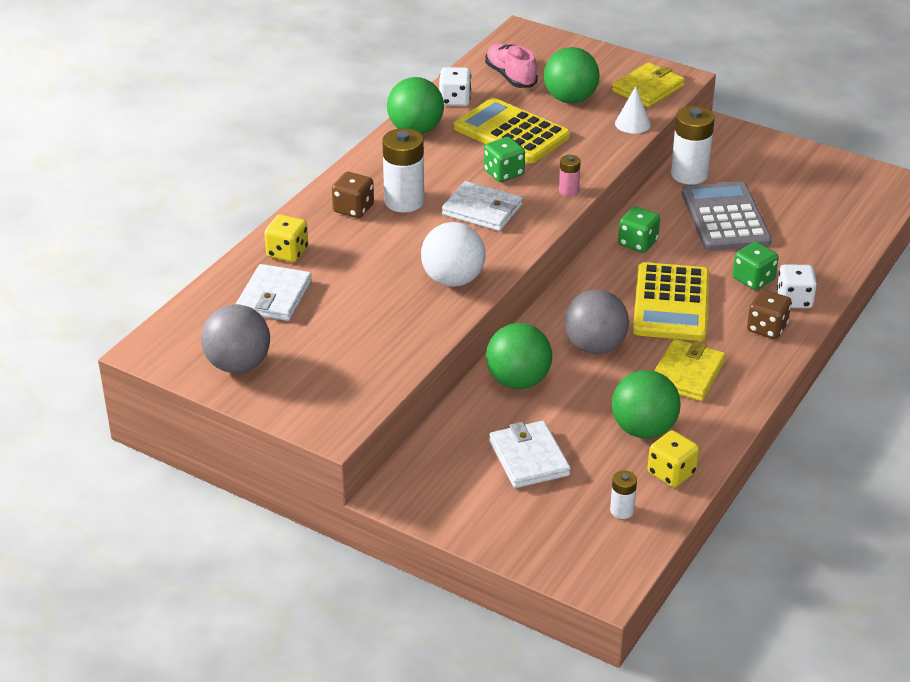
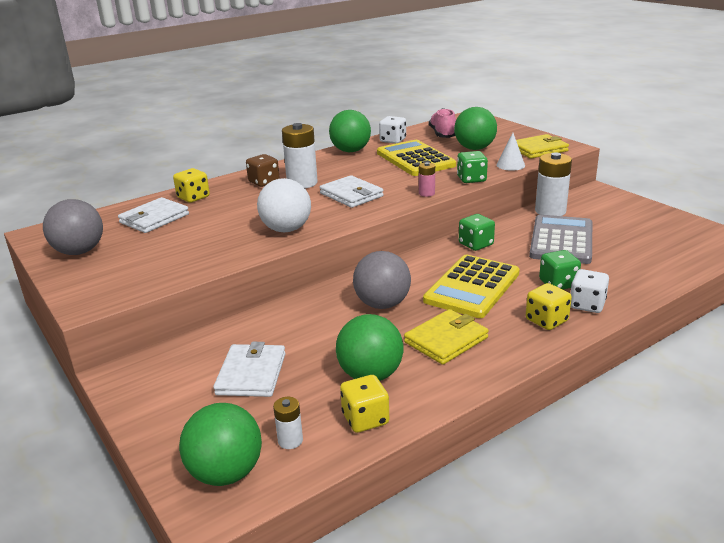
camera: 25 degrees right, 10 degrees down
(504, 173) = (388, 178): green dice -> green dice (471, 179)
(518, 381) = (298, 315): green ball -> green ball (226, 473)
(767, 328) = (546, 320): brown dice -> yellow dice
* * *
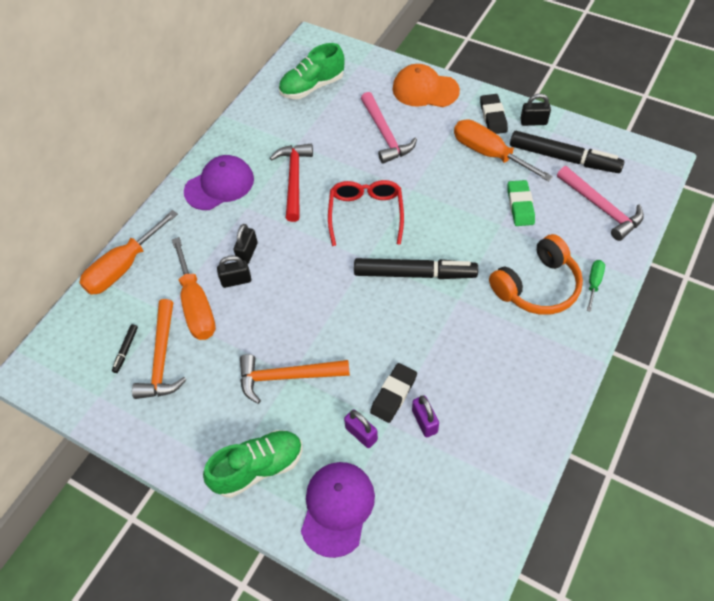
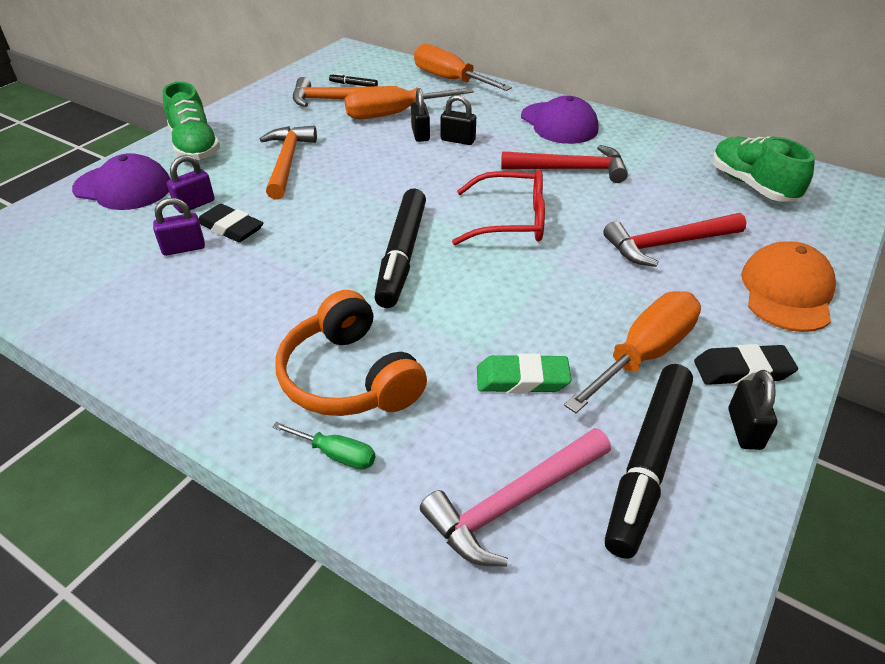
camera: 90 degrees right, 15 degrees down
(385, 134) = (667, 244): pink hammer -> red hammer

> _TASK_
From the entries above, print the lines beginning at the one with "camera: 90 degrees right, 15 degrees down" and stopping after the one with "(385, 134) = (667, 244): pink", exactly as written and with nothing else.

> _SOLUTION_
camera: 90 degrees right, 15 degrees down
(385, 134) = (667, 244): pink hammer -> red hammer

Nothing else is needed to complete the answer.